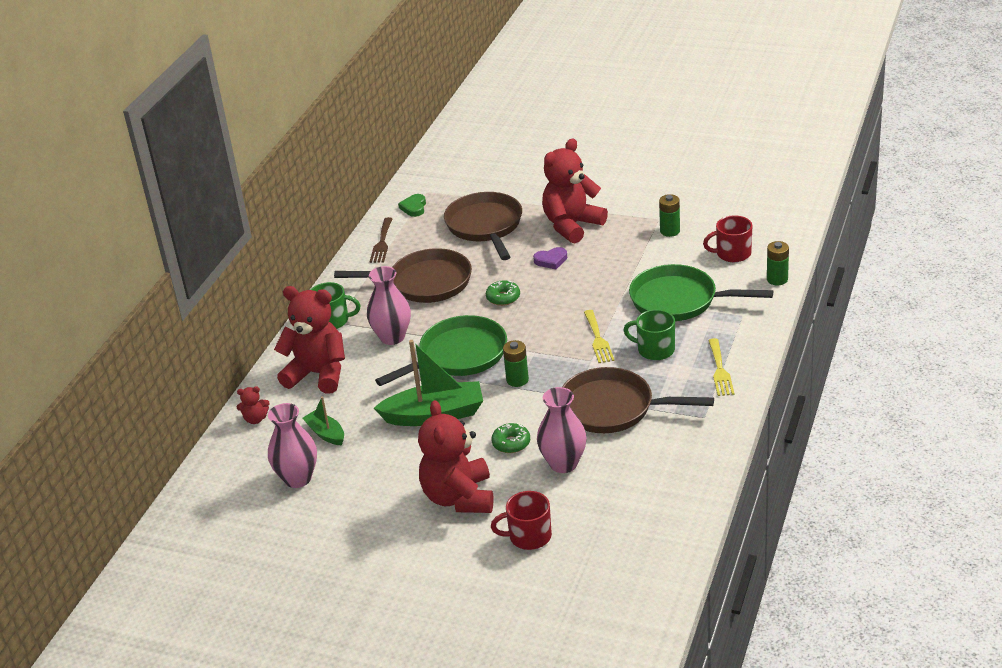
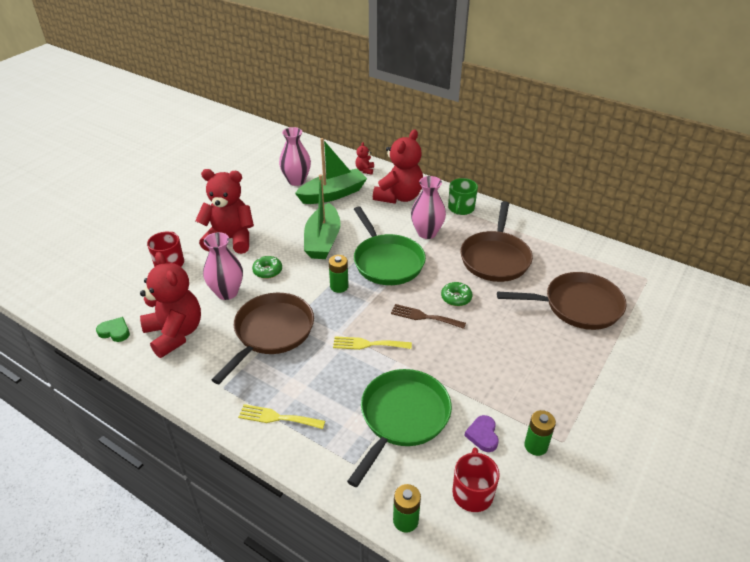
camera: 100 degrees right, 5 degrees up
green boat [303,396,344,446] -> green boat [295,138,367,204], size x1.88
brown fork [369,217,393,263] -> brown fork moved to [391,304,466,329]
green heart [398,194,426,217] -> green heart moved to [96,317,130,342]
purple heart [533,247,567,269] -> purple heart moved to [465,415,499,452]
red teddy bear [542,138,608,244] -> red teddy bear moved to [140,252,201,358]
green mug [624,309,675,360] -> none

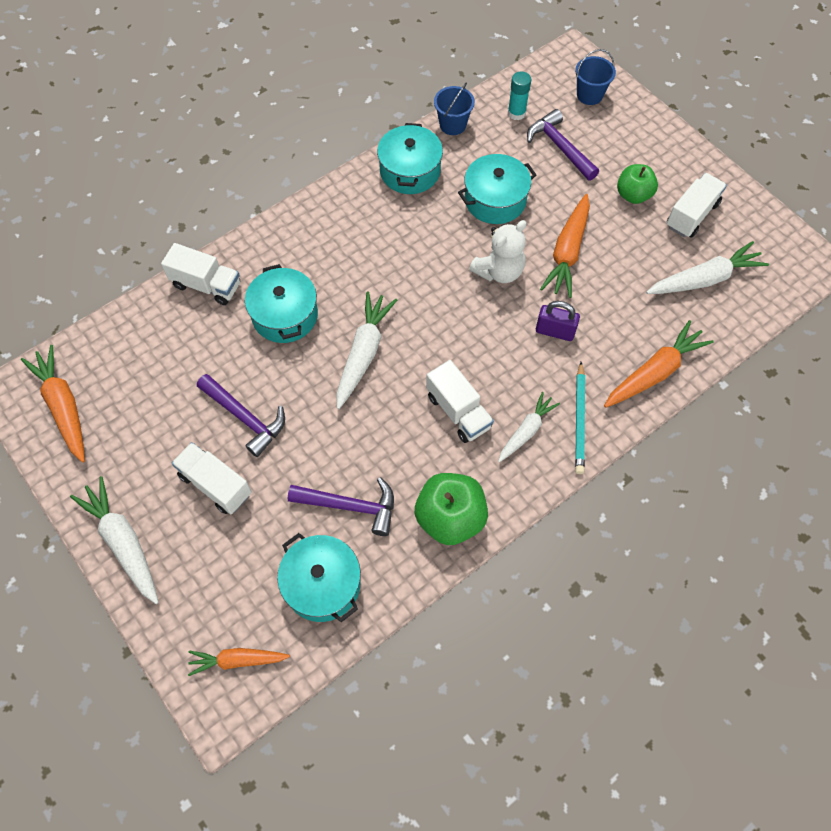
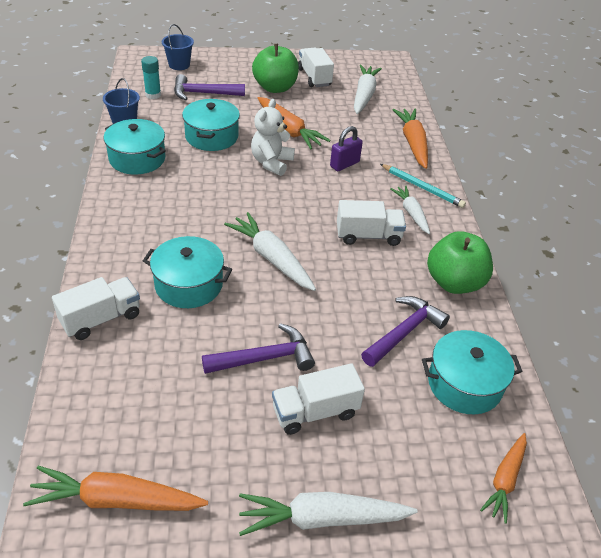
camera: 60 degrees left, 20 degrees down
white teddy bear [469,220,527,283] -> white teddy bear turned 150 degrees counterclockwise [251,99,295,176]
green apple [617,164,658,204] -> green apple [252,44,299,93], size x1.52

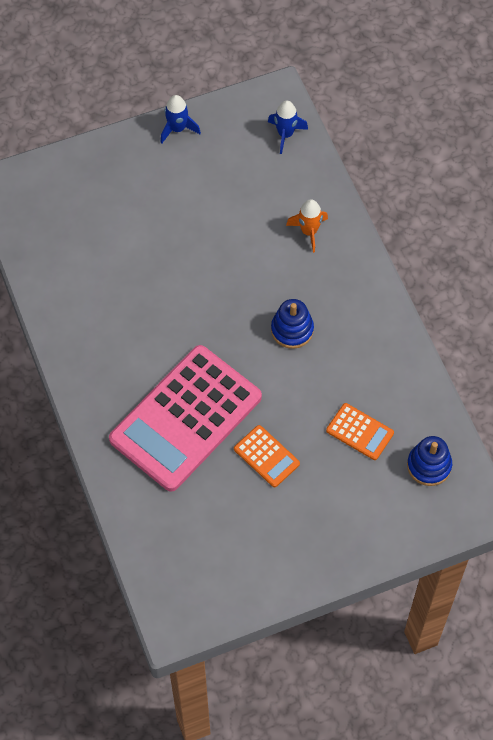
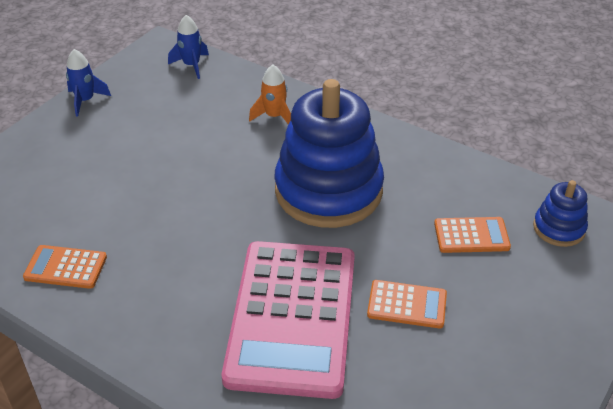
camera: 35 degrees left, 20 degrees down
blue stacking toy [271,299,314,349] -> blue stacking toy [275,79,384,228], size x2.20
none -> orange calculator [23,245,107,289]

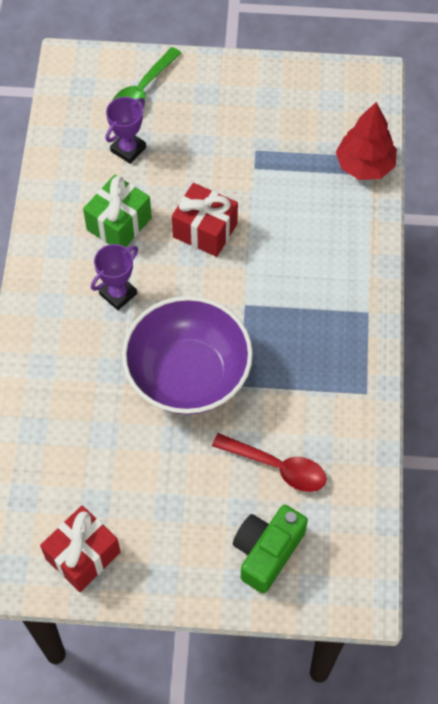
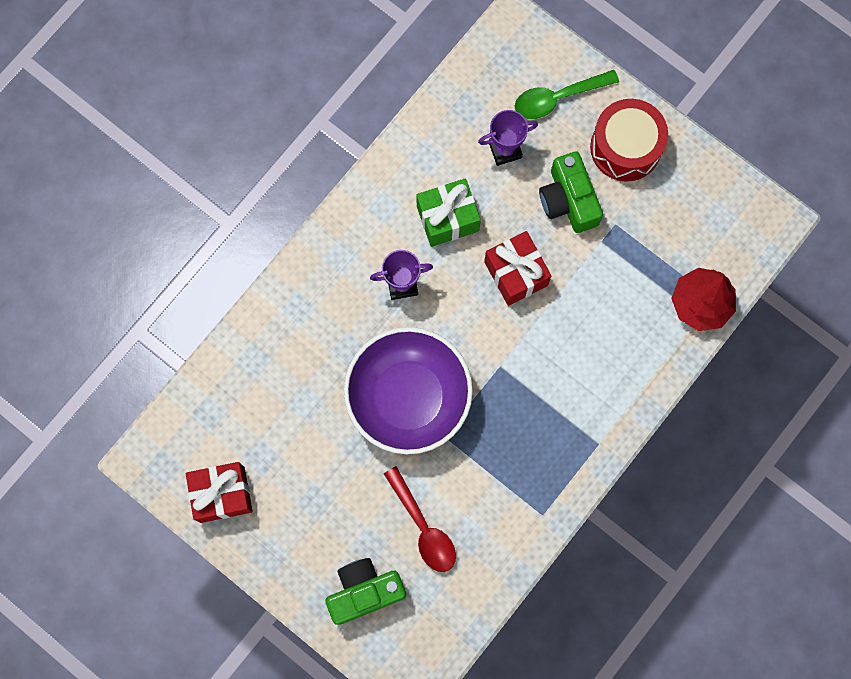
camera: 35 degrees right, 15 degrees up
none -> green camera [539,151,603,233]
none -> red drum [590,99,668,182]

**WHAT THE EXERCISE ASKS:** Transcribe exactly the portion of the material above that runs from the line containing "white teddy bear [469,220,527,283]" through its last line, omitting all pictures.

**EXERCISE RESPONSE:**
white teddy bear [469,220,527,283] -> white teddy bear turned 150 degrees counterclockwise [251,99,295,176]
green apple [617,164,658,204] -> green apple [252,44,299,93], size x1.52

camera: 35 degrees left, 20 degrees down
blue stacking toy [271,299,314,349] -> blue stacking toy [275,79,384,228], size x2.20
none -> orange calculator [23,245,107,289]

camera: 35 degrees right, 15 degrees up
none -> green camera [539,151,603,233]
none -> red drum [590,99,668,182]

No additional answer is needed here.